━━ DATA TO EXAMINE
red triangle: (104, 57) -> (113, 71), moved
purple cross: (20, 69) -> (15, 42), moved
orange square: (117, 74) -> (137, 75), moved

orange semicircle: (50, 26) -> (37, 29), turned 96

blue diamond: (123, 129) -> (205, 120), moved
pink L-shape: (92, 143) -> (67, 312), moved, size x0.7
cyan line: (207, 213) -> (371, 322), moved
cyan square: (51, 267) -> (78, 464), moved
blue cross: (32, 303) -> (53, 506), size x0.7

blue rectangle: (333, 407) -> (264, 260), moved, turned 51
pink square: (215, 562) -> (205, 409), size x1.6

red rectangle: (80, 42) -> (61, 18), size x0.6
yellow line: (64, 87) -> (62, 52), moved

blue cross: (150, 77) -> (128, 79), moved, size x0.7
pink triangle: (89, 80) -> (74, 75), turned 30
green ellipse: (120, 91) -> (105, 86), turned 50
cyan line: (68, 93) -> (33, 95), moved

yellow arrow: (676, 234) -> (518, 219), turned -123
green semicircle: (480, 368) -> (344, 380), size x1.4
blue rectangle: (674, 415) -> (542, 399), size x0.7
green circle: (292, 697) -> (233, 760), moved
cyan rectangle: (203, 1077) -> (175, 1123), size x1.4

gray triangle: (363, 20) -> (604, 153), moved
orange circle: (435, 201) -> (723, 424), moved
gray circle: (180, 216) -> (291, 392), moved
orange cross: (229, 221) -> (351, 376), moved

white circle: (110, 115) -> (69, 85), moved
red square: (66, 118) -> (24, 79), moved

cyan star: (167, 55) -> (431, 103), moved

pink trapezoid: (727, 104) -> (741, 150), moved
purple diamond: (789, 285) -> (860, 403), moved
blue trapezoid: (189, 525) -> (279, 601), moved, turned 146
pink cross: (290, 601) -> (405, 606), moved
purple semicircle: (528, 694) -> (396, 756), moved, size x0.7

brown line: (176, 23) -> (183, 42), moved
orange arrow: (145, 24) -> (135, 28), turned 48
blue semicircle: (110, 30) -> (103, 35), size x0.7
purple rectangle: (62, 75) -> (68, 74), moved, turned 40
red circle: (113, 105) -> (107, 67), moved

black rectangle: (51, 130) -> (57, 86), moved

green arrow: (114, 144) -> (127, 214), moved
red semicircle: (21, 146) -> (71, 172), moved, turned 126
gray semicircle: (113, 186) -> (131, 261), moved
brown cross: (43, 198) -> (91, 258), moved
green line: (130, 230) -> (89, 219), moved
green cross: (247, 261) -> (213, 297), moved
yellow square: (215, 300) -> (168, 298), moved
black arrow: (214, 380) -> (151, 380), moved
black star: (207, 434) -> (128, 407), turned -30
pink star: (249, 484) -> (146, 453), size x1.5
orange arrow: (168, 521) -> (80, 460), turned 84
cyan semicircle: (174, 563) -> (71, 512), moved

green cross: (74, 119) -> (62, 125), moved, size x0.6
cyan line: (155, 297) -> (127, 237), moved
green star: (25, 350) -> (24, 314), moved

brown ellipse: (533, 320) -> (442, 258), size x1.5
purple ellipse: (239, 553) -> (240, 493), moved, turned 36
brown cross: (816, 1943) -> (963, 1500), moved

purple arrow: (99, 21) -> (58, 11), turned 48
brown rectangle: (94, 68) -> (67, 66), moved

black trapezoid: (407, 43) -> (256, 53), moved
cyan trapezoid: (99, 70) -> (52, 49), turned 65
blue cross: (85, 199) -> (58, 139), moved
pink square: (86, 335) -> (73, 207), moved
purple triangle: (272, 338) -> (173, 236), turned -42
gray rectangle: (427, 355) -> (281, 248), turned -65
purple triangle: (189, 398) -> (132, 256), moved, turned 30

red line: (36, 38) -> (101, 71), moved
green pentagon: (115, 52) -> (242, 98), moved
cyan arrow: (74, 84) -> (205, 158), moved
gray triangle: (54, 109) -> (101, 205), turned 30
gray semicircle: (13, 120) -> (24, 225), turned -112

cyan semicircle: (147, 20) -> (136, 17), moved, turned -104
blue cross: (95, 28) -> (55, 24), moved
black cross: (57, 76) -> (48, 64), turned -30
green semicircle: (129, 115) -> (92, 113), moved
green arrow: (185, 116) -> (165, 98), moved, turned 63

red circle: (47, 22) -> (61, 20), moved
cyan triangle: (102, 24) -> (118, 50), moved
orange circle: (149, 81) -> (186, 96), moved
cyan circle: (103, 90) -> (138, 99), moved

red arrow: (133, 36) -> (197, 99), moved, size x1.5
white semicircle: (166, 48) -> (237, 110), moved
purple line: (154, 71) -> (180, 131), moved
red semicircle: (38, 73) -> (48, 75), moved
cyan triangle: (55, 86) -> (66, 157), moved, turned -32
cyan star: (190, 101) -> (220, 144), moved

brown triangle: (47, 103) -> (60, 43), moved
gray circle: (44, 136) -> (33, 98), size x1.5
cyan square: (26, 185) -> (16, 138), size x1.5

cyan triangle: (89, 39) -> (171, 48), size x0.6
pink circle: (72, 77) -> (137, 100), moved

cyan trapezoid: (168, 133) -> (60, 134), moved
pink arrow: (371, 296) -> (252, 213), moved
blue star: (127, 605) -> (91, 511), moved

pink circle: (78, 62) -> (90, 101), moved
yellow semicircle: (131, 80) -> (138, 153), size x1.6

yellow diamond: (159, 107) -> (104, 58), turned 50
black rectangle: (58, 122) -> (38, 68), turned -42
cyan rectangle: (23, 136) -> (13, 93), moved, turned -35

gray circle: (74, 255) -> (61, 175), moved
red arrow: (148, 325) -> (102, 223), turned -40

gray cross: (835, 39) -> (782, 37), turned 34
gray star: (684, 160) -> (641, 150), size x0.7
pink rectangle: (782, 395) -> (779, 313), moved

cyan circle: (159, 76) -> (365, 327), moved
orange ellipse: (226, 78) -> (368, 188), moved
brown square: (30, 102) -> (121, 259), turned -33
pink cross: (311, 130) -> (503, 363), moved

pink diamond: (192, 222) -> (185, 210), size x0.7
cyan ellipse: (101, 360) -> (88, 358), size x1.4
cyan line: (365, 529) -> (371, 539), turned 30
━━━━
### [DIRECTIONS]
The line containing "cyan square: (26, 185)" and all lines after it, through the end of the entries above, are to be returned exactly and alone.

### [YOUR RESPONSE]
cyan square: (26, 185) -> (16, 138), size x1.5

cyan triangle: (89, 39) -> (171, 48), size x0.6
pink circle: (72, 77) -> (137, 100), moved

cyan trapezoid: (168, 133) -> (60, 134), moved
pink arrow: (371, 296) -> (252, 213), moved
blue star: (127, 605) -> (91, 511), moved

pink circle: (78, 62) -> (90, 101), moved
yellow semicircle: (131, 80) -> (138, 153), size x1.6

yellow diamond: (159, 107) -> (104, 58), turned 50
black rectangle: (58, 122) -> (38, 68), turned -42
cyan rectangle: (23, 136) -> (13, 93), moved, turned -35

gray circle: (74, 255) -> (61, 175), moved
red arrow: (148, 325) -> (102, 223), turned -40

gray cross: (835, 39) -> (782, 37), turned 34
gray star: (684, 160) -> (641, 150), size x0.7
pink rectangle: (782, 395) -> (779, 313), moved

cyan circle: (159, 76) -> (365, 327), moved
orange ellipse: (226, 78) -> (368, 188), moved
brown square: (30, 102) -> (121, 259), turned -33
pink cross: (311, 130) -> (503, 363), moved

pink diamond: (192, 222) -> (185, 210), size x0.7
cyan ellipse: (101, 360) -> (88, 358), size x1.4
cyan line: (365, 529) -> (371, 539), turned 30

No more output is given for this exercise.